* Begin *

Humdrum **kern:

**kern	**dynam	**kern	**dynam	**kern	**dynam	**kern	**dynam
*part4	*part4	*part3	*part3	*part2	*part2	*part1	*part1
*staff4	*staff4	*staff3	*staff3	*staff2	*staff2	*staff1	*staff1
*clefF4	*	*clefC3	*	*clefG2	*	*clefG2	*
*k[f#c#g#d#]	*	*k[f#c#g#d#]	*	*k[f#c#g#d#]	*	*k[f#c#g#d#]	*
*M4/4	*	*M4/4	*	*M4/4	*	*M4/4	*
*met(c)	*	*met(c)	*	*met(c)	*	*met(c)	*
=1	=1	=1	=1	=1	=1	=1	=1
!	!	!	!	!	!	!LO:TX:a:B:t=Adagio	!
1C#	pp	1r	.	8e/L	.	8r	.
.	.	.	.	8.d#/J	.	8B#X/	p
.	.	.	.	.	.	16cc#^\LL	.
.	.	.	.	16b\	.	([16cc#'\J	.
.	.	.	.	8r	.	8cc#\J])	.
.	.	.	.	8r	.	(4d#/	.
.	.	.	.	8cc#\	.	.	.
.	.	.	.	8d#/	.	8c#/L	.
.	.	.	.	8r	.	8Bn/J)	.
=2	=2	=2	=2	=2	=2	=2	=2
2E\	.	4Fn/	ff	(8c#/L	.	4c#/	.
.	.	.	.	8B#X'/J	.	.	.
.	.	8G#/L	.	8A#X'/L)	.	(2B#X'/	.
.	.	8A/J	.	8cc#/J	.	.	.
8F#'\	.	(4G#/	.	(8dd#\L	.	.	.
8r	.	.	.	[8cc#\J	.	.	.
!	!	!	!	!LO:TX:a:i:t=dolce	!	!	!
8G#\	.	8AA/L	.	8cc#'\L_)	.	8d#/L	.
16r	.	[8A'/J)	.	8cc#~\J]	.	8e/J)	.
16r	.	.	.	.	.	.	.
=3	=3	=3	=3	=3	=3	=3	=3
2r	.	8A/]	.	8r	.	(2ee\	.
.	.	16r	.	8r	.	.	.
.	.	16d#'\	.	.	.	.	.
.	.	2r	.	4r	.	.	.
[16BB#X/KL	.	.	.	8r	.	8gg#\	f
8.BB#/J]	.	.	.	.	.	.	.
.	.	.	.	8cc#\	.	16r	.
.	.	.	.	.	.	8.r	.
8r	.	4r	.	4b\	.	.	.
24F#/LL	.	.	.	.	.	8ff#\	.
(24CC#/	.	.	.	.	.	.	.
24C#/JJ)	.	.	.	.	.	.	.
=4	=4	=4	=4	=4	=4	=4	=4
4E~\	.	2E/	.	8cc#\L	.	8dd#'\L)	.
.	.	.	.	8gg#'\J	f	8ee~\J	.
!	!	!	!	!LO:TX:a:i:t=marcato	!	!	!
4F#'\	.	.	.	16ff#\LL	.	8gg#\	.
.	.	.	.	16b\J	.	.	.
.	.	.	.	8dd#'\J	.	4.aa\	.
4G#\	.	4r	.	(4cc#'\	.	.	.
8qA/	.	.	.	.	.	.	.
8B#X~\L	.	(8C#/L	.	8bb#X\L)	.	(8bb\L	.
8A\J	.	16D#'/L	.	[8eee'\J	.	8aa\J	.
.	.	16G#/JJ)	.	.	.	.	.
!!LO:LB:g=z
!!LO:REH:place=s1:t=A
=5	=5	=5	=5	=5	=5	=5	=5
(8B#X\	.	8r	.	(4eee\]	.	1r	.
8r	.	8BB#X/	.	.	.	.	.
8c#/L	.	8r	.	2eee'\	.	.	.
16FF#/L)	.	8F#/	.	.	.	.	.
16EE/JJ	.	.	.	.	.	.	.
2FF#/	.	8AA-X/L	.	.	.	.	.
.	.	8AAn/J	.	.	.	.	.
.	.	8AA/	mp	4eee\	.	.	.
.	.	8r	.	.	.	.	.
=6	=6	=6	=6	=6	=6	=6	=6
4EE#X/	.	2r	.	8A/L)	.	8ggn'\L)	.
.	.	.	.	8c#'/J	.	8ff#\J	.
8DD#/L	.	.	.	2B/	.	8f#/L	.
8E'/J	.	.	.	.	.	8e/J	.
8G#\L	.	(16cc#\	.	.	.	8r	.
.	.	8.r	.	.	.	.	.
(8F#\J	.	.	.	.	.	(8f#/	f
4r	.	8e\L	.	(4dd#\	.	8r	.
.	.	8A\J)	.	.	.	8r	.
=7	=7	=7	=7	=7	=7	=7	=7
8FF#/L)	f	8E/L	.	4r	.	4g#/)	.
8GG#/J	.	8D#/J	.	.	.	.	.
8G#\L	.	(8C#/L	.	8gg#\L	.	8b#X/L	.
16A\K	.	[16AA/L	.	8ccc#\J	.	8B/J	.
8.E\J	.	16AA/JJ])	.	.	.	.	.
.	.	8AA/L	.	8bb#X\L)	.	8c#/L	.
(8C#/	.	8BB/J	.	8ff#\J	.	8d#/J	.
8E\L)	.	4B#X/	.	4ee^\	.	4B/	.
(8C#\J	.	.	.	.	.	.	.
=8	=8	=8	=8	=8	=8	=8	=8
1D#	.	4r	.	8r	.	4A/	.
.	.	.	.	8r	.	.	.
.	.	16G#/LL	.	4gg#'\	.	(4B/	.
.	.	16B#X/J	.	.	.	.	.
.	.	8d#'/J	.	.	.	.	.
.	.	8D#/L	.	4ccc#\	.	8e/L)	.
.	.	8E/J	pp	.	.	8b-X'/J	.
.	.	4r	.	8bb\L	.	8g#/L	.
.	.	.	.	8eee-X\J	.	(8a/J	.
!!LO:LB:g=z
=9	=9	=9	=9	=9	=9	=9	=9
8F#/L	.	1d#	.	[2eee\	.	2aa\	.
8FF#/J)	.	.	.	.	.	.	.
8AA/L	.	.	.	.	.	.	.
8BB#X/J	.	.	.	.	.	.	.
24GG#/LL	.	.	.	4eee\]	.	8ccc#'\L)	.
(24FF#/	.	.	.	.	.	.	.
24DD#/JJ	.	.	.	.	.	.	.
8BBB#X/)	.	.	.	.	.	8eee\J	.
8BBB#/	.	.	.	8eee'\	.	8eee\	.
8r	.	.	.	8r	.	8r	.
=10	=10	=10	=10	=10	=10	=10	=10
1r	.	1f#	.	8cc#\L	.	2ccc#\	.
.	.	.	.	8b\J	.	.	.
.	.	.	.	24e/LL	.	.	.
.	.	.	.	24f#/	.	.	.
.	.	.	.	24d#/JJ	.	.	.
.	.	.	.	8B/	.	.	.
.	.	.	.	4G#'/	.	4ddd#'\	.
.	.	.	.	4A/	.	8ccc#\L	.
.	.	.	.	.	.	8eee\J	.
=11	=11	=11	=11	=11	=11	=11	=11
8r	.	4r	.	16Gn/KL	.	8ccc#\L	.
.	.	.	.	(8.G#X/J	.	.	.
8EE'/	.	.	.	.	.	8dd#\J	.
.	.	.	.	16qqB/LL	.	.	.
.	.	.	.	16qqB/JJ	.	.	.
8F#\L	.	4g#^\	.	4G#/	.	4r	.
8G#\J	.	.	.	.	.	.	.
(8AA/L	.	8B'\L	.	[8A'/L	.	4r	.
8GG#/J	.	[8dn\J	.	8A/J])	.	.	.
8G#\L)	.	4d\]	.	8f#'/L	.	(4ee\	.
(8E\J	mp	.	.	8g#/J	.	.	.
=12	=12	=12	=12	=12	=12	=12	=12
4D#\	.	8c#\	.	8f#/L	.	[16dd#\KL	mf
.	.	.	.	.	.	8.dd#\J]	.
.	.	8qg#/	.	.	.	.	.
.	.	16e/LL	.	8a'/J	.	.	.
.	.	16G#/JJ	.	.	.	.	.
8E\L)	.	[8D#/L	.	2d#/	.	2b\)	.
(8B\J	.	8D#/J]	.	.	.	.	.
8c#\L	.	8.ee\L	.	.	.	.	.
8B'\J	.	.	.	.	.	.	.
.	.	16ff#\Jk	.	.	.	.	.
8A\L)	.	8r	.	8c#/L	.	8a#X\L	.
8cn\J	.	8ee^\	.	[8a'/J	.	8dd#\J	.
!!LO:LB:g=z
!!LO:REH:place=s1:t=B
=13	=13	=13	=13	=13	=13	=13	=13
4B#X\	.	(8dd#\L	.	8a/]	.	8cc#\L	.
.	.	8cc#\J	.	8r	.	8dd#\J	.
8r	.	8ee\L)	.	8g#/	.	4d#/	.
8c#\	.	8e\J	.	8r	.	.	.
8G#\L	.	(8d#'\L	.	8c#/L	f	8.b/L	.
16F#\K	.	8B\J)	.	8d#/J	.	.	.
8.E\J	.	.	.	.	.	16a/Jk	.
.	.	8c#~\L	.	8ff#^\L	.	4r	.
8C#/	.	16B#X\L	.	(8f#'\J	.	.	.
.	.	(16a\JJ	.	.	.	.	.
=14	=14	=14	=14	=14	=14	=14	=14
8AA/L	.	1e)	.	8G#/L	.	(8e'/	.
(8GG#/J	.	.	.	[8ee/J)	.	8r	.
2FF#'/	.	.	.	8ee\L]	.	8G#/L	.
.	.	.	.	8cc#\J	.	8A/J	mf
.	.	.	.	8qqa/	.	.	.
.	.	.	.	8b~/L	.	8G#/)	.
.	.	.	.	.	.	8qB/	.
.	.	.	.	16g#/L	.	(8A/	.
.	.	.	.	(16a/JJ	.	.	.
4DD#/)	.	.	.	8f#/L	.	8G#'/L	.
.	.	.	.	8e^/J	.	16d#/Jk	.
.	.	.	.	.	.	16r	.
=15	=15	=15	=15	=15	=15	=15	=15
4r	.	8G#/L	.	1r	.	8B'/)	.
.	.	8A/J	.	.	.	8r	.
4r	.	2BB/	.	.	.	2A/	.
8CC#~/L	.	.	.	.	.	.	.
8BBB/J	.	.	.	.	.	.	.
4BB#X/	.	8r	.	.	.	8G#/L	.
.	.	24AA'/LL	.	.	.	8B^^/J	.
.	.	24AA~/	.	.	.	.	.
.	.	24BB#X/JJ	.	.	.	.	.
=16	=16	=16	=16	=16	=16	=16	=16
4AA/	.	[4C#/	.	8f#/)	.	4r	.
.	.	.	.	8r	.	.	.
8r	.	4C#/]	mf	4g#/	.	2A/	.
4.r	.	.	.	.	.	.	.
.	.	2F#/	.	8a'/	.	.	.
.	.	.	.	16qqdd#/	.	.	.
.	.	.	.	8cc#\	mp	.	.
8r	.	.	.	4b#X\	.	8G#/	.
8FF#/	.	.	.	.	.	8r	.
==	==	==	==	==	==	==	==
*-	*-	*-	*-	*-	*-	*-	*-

* End *

# Requirements
Pull out each line above that contains the string "kern", and copy those lines unchanged.

# Result
Humdrum **kern:
**kern	**dynam	**kern	**dynam	**kern	**dynam	**kern	**dynam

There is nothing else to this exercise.